[Version comparison data]

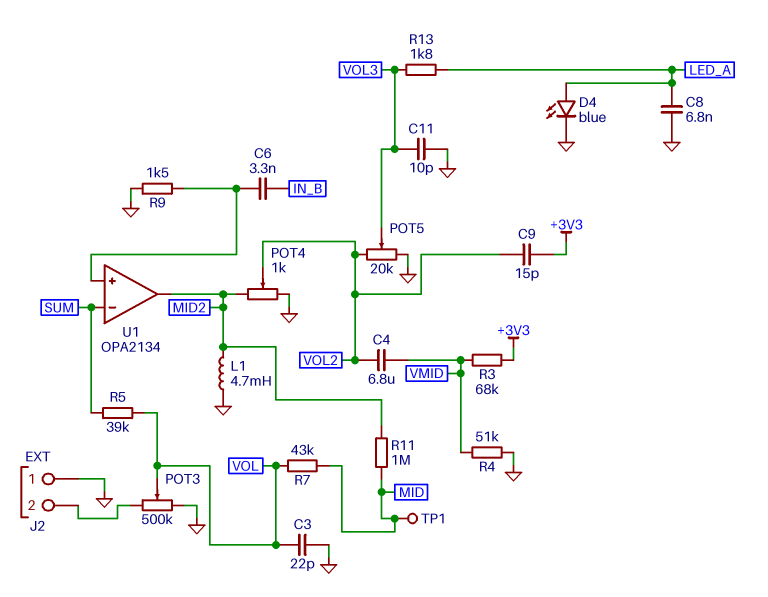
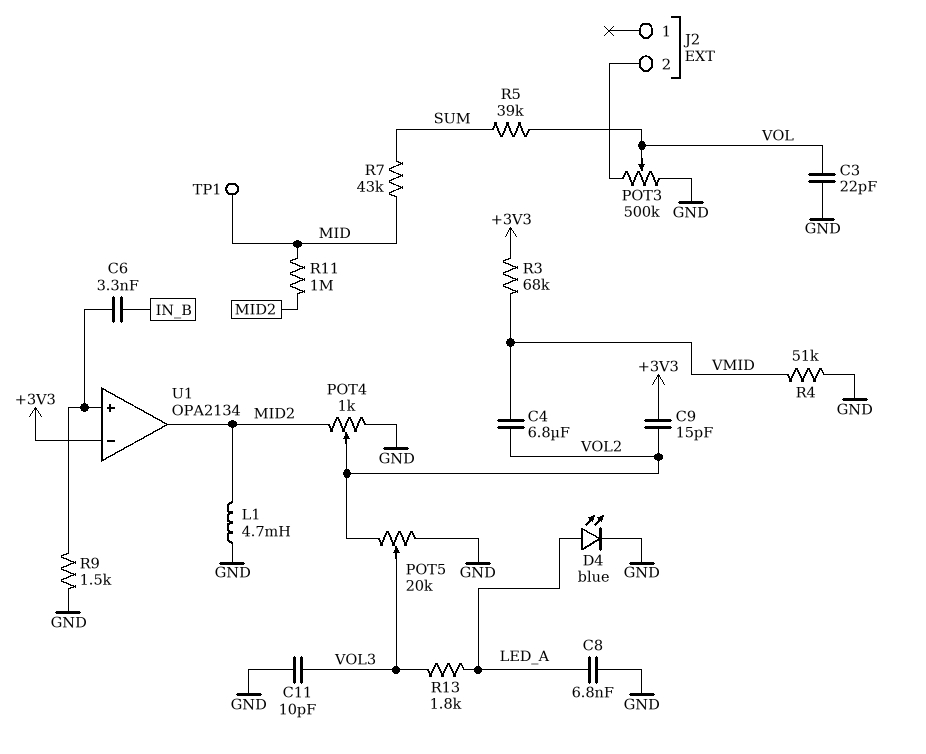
J2 pin 1: GND -> none
R7: 43k (MID, VOL) -> 43k (MID, SUM)
U1 pin in-: SUM -> +3V3

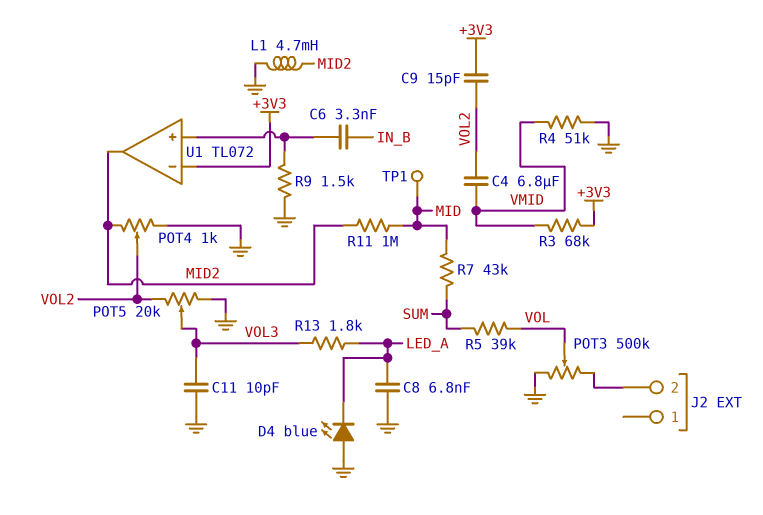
C3: 22pF (GND, VOL) -> none
D4: LED blue (A LED_A, K GND) -> LED blue (A GND, K LED_A)
U1: OPA2134 -> TL072

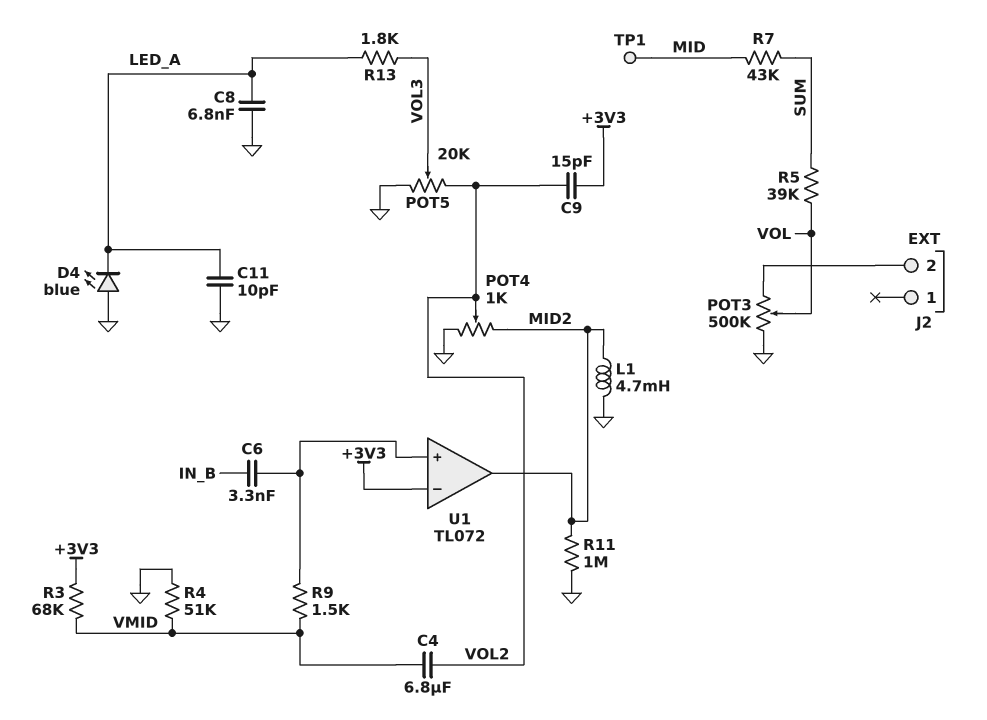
C11: 10pF (GND, VOL3) -> 10pF (GND, LED_A)
R9: 1.5k (GND, U1/in+) -> 1.5k (U1/in+, VMID)
R11: 1M (MID, MID2) -> 1M (GND, MID2)

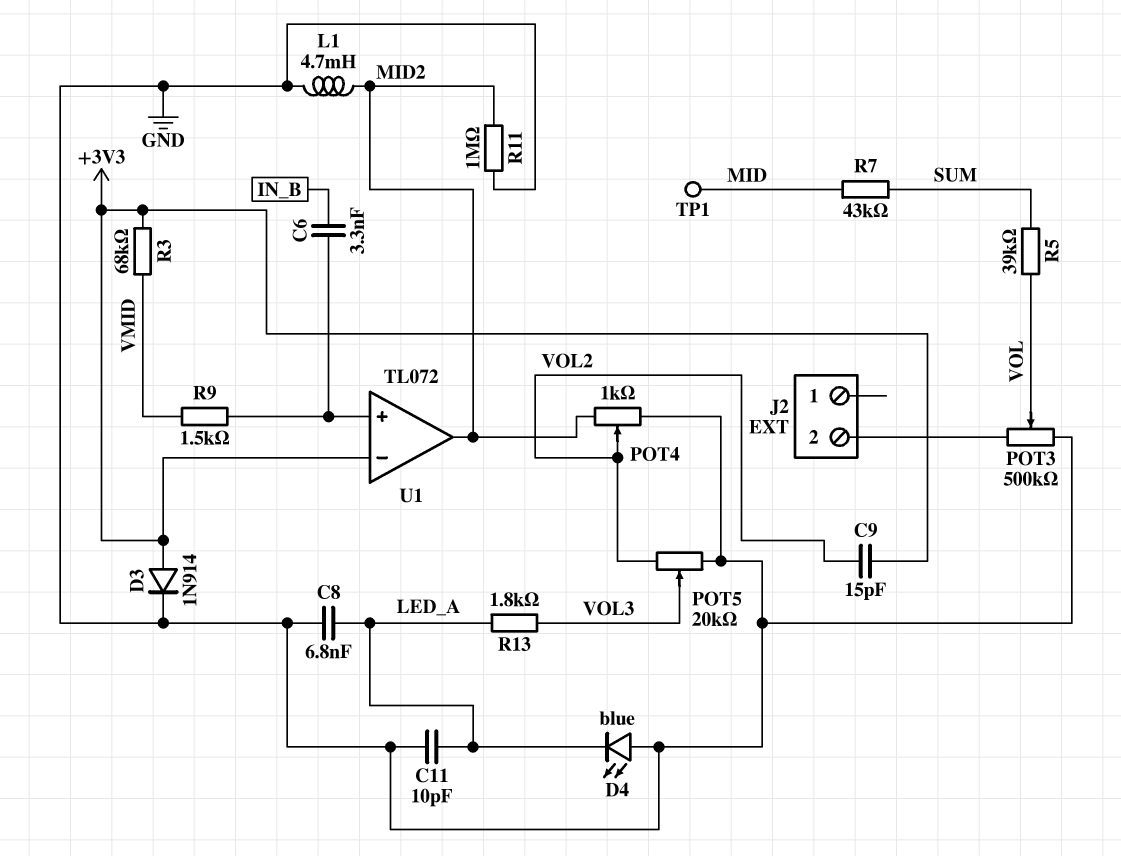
C4: 6.8uF (VMID, VOL2) -> none
D3: none -> diode 1N914 (A +3V3, K GND)
R4: 51k (GND, VMID) -> none

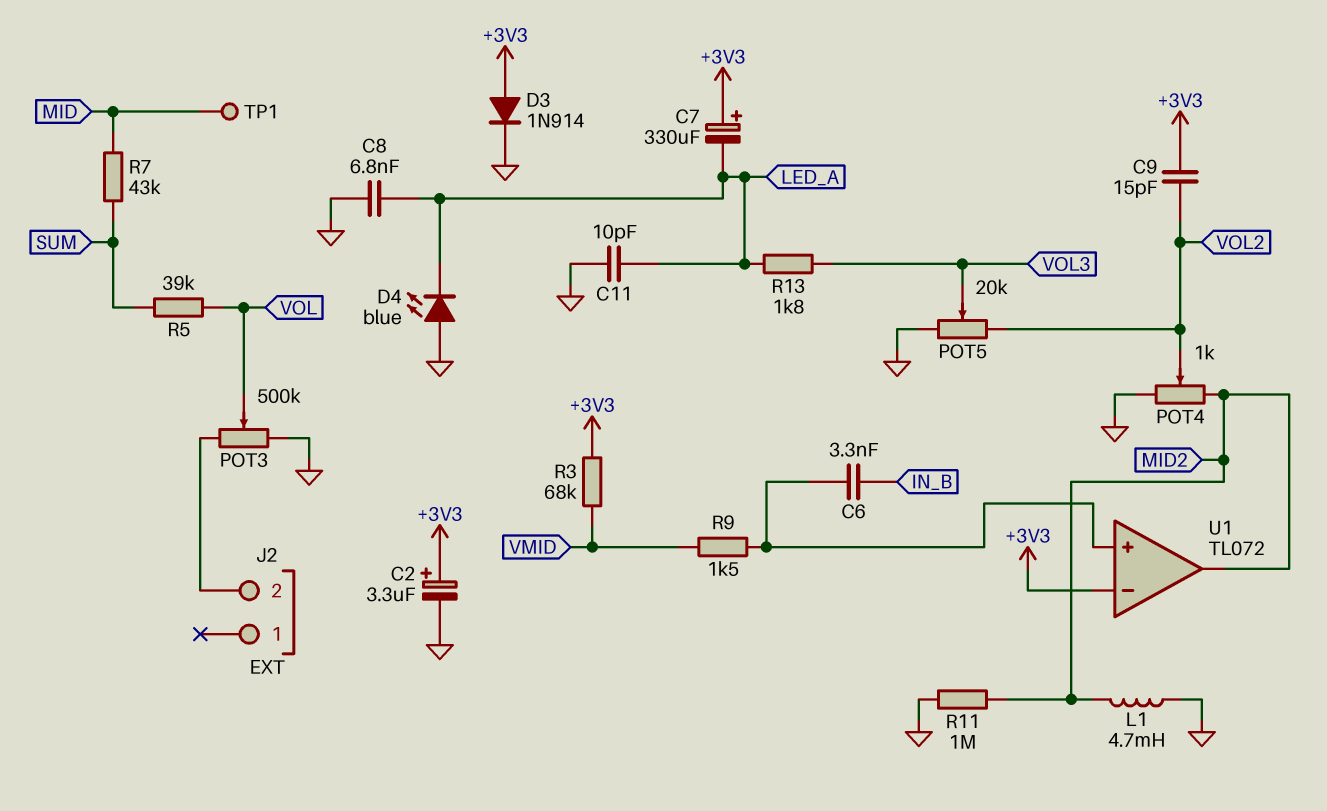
C2: none -> 3.3uF (plus +3V3, minus GND)
C7: none -> 330uF (plus +3V3, minus LED_A)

__YOUR TASK__: The result should consist solely of the lines from the one that contains "C2: none -> 3.3uF (plus +3V3, minus GND)" to the last line of the records above, reproduced exactly.

__ANSWER TO THE PROBLEM__:
C2: none -> 3.3uF (plus +3V3, minus GND)
C7: none -> 330uF (plus +3V3, minus LED_A)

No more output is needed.